#### PROBLEM STATEMENT
Every record below should be repeated exactly. Omit the pictures.

[Saved entries]
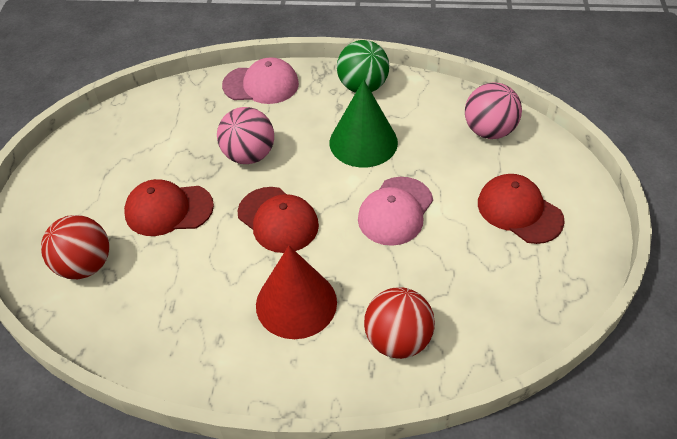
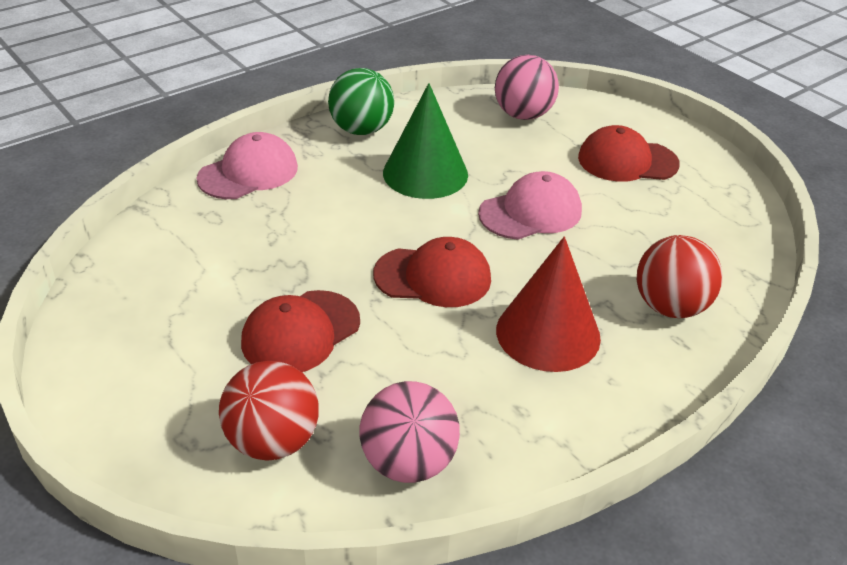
camera: 45 degrees left, 10 degrees down
(249, 155) = (323, 239): pink ball -> pink ball (408, 462)
(395, 211) = (531, 212): pink cap -> pink cap turned 105 degrees counterclockwise

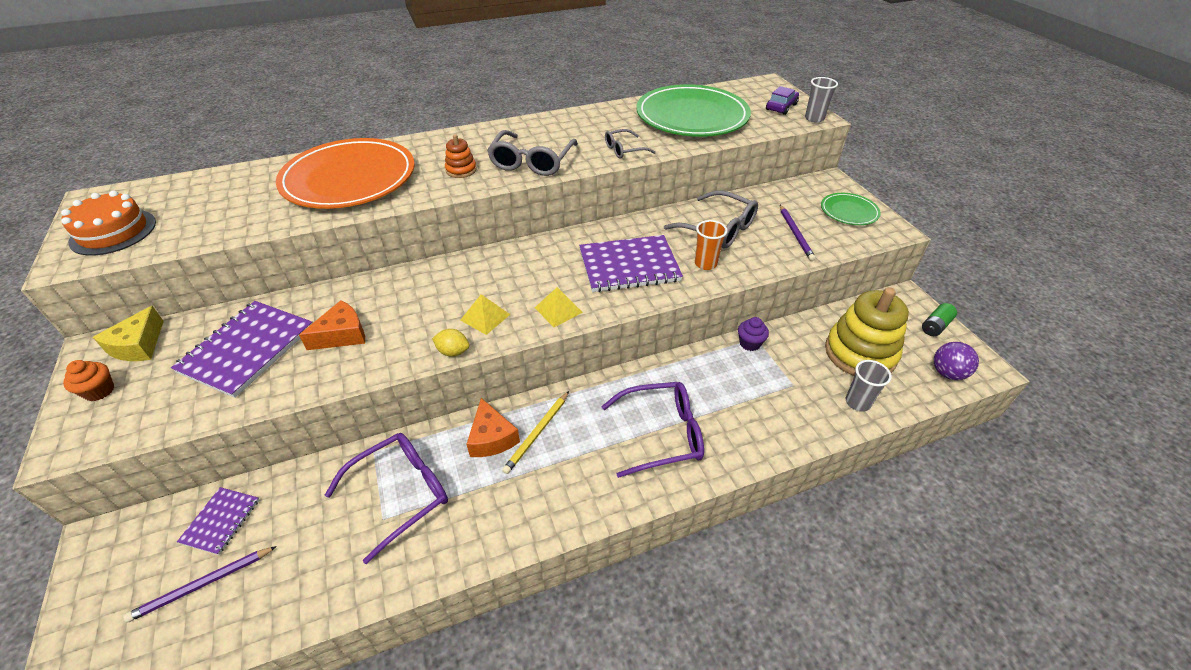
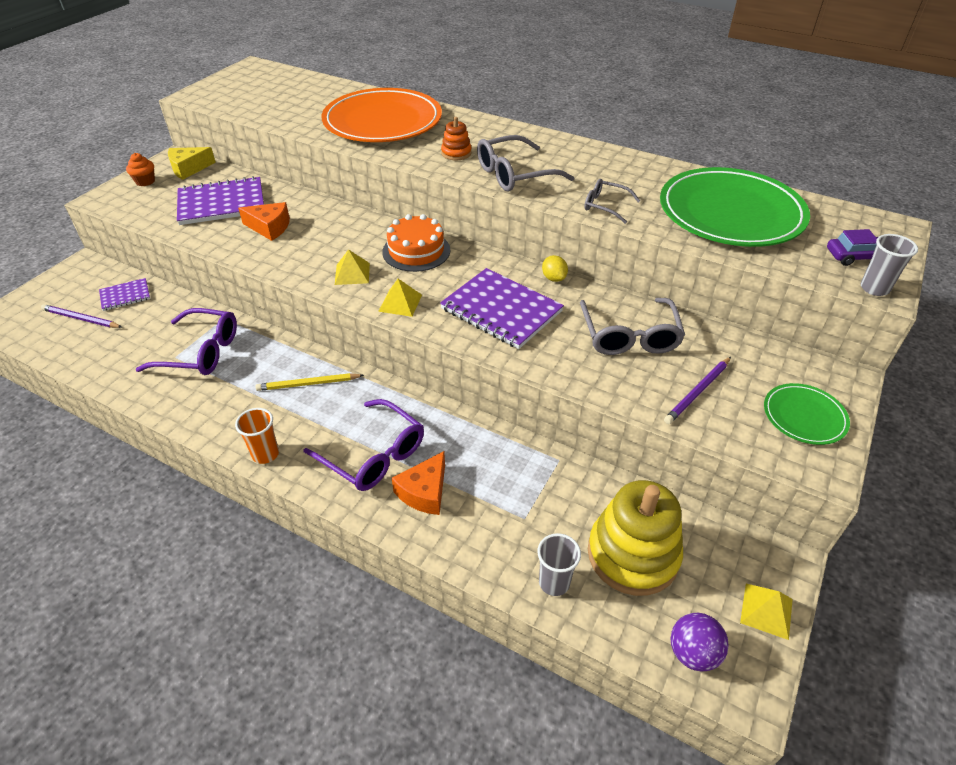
camera: 50 degrees right, 0 degrees up
(113, 232) = (231, 90): orange cake -> orange cake (416, 251)
(453, 352) = (301, 280): yellow lemon -> yellow lemon (554, 278)
(492, 438) = (283, 364): orange cheese -> orange cheese (424, 492)
(705, 264) = (563, 353): orange cup -> orange cup (265, 454)
(749, 343) = (546, 459): purple cupcake -> none
(935, 326) = (766, 610): green battery -> yellow pyramid

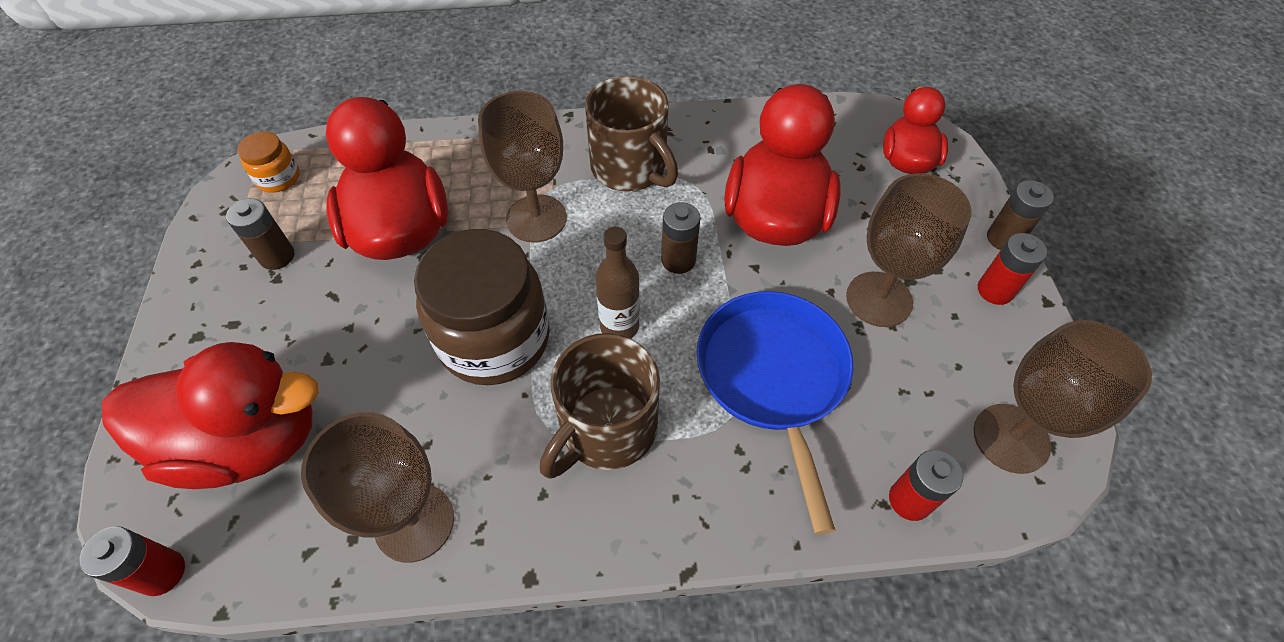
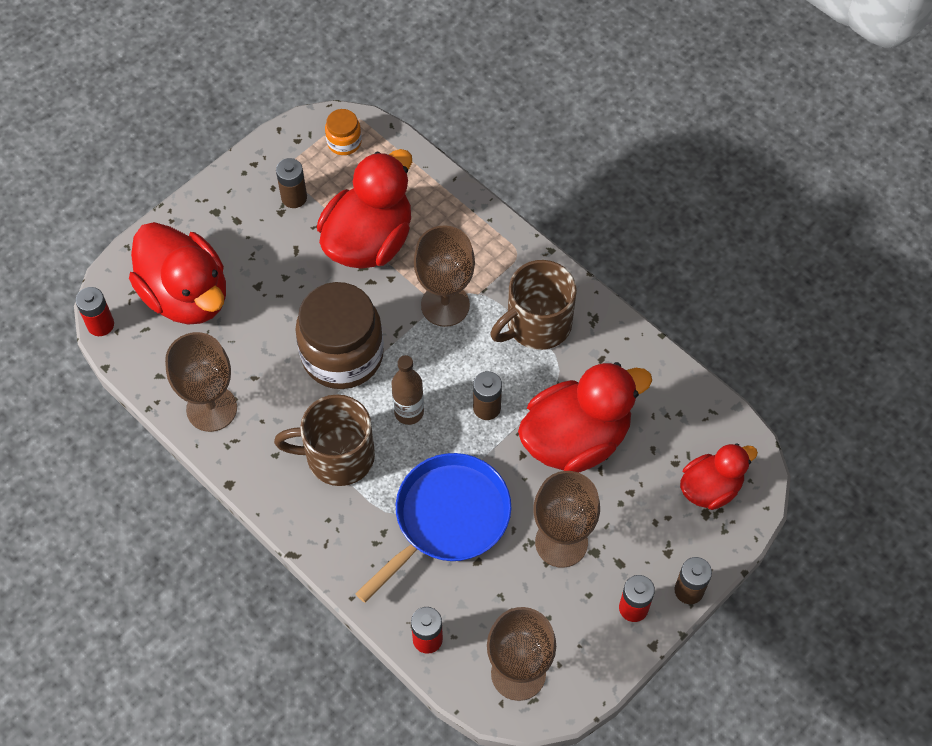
camera: 50 degrees right, 5 degrees up
(630, 168) = (537, 324): brown mug -> brown mug turned 45 degrees clockwise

#### RESULT OF THIS TASK
camera: 45 degrees left, 10 degrees down
(249, 155) = (323, 239): pink ball -> pink ball (408, 462)
(395, 211) = (531, 212): pink cap -> pink cap turned 105 degrees counterclockwise

camera: 50 degrees right, 0 degrees up
(113, 232) = (231, 90): orange cake -> orange cake (416, 251)
(453, 352) = (301, 280): yellow lemon -> yellow lemon (554, 278)
(492, 438) = (283, 364): orange cheese -> orange cheese (424, 492)
(705, 264) = (563, 353): orange cup -> orange cup (265, 454)
(749, 343) = (546, 459): purple cupcake -> none
(935, 326) = (766, 610): green battery -> yellow pyramid

camera: 50 degrees right, 5 degrees up
(630, 168) = (537, 324): brown mug -> brown mug turned 45 degrees clockwise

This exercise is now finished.